Exercise details: Your task is to restate exactly the lines from the one holding "lámpara/turquesa (463,195) →" to the end of the entries below, inclusive.

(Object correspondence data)

........

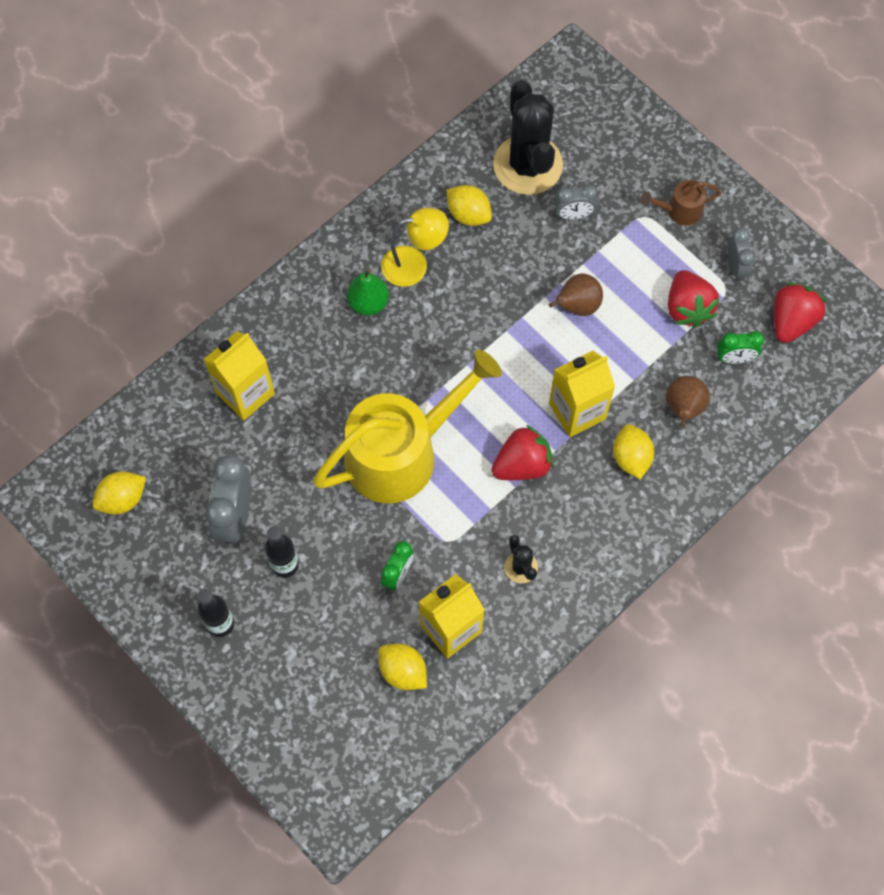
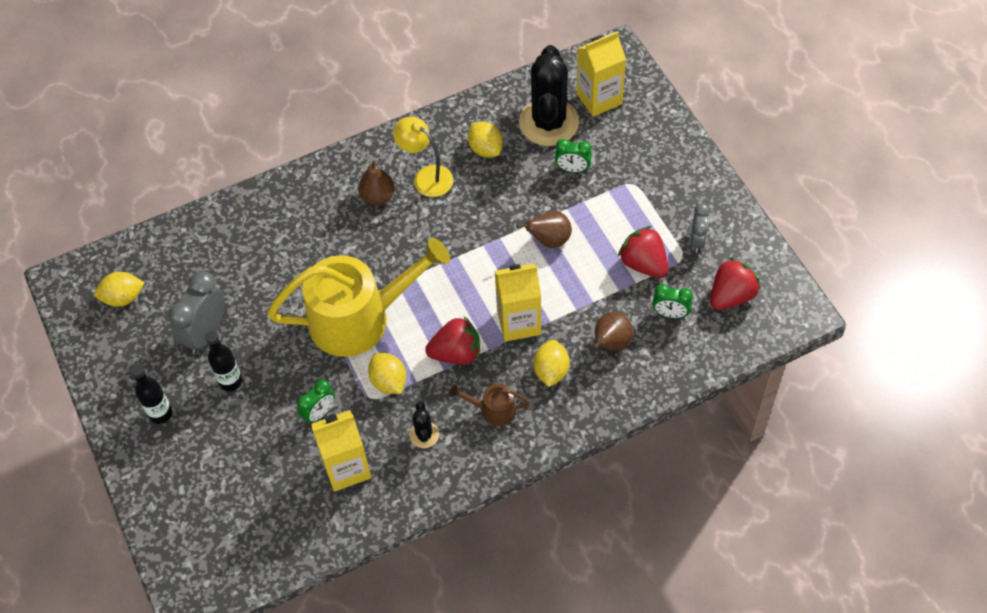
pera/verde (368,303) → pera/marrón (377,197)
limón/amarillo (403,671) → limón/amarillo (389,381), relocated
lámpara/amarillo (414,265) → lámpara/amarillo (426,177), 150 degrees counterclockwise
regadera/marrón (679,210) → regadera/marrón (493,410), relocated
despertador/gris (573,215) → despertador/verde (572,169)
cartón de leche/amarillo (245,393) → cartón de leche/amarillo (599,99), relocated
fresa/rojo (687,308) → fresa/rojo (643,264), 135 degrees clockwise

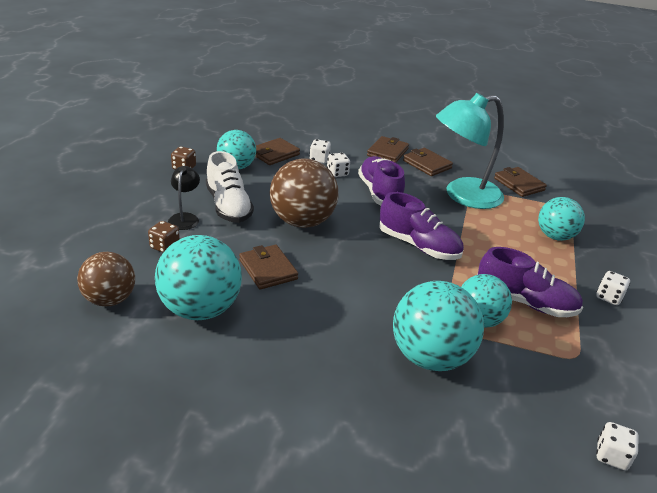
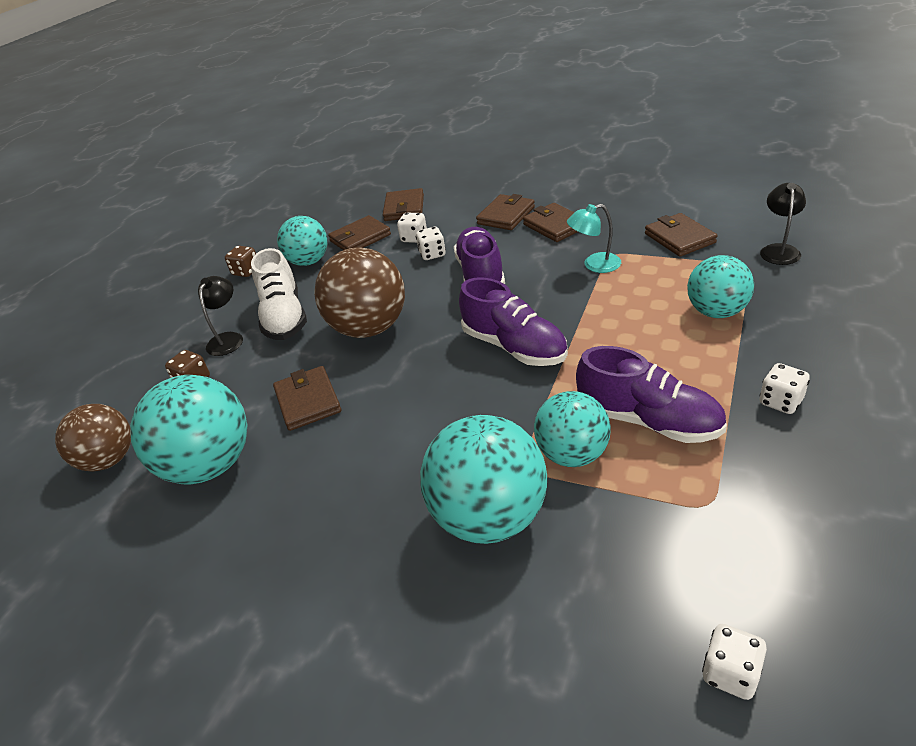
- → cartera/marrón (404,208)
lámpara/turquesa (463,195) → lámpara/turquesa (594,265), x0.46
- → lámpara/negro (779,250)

........

Expected output:
lámpara/turquesa (463,195) → lámpara/turquesa (594,265), x0.46
- → lámpara/negro (779,250)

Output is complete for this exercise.